» DATA BELOW:
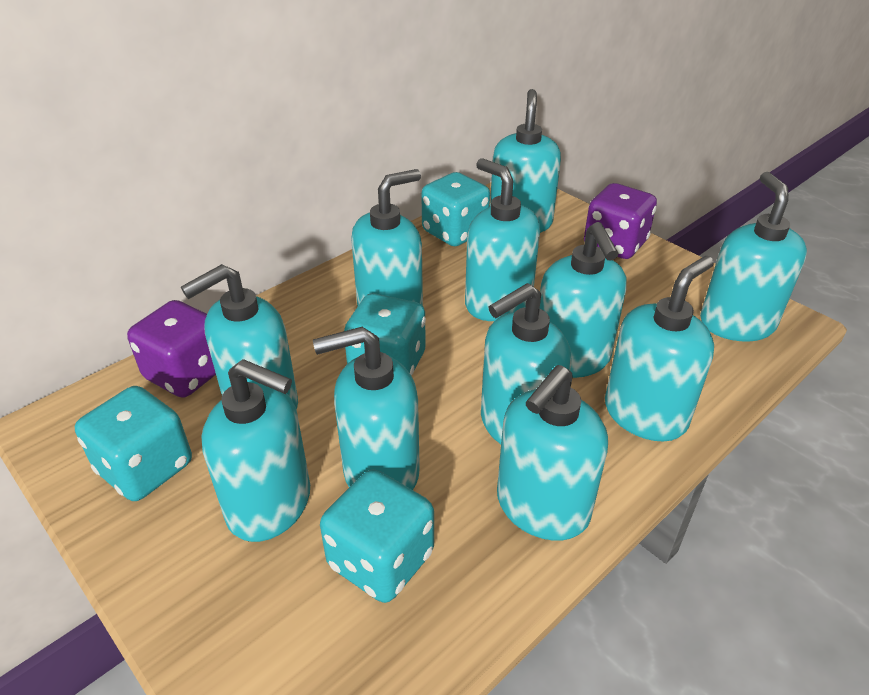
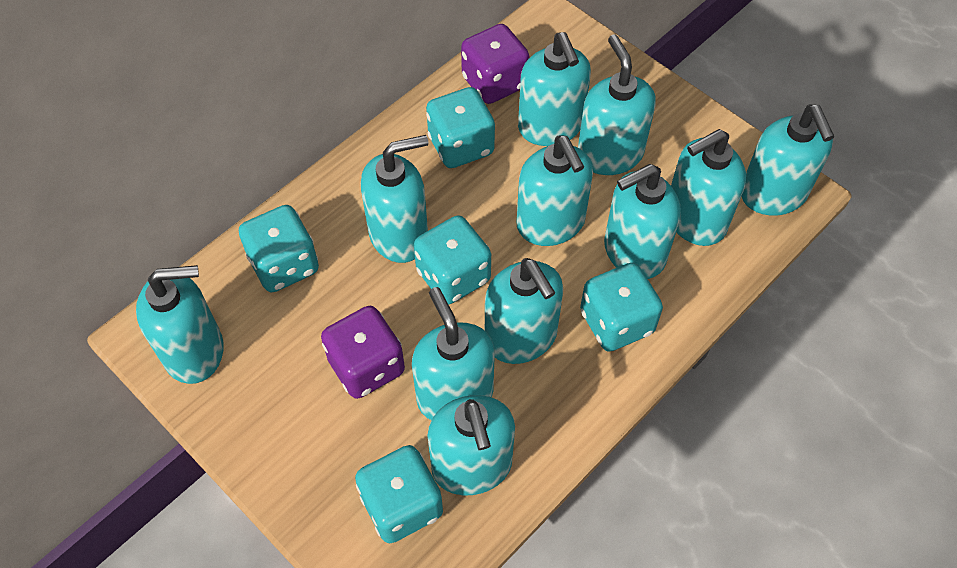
turquoise dice: 4 -> 5

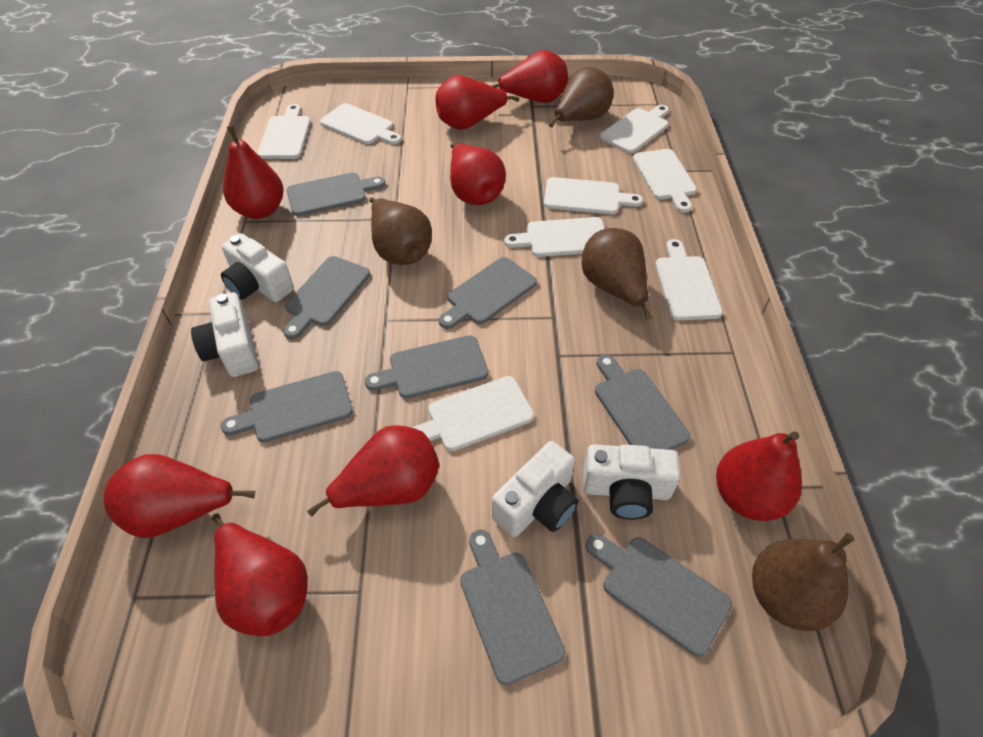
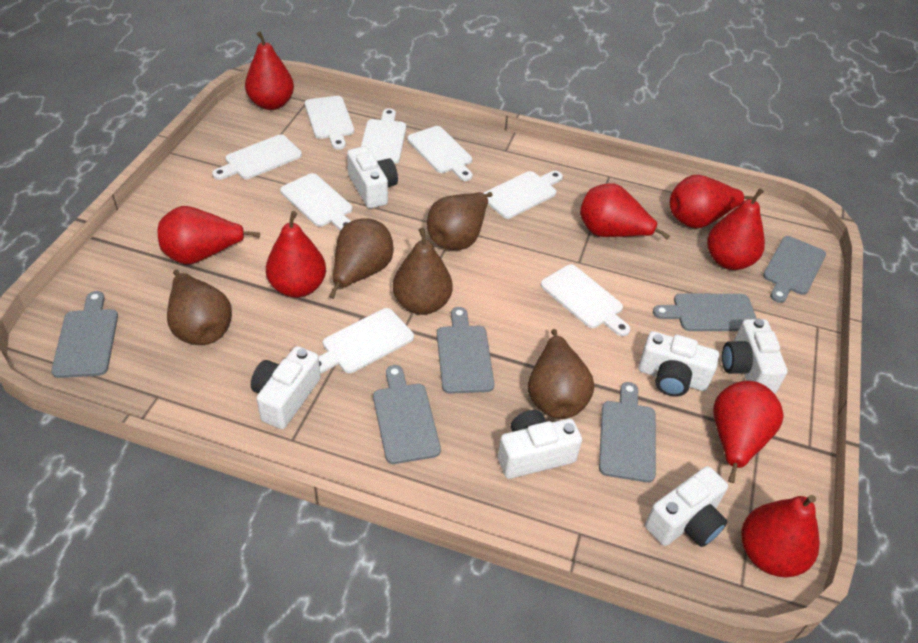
brown pear: 4 -> 5
grey cutting board: 8 -> 6
white camera: 4 -> 6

» WORK REQUEST: Reproduce all lines above exactly. Leave the images out.

» REPLY:
turquoise dice: 4 -> 5

brown pear: 4 -> 5
grey cutting board: 8 -> 6
white camera: 4 -> 6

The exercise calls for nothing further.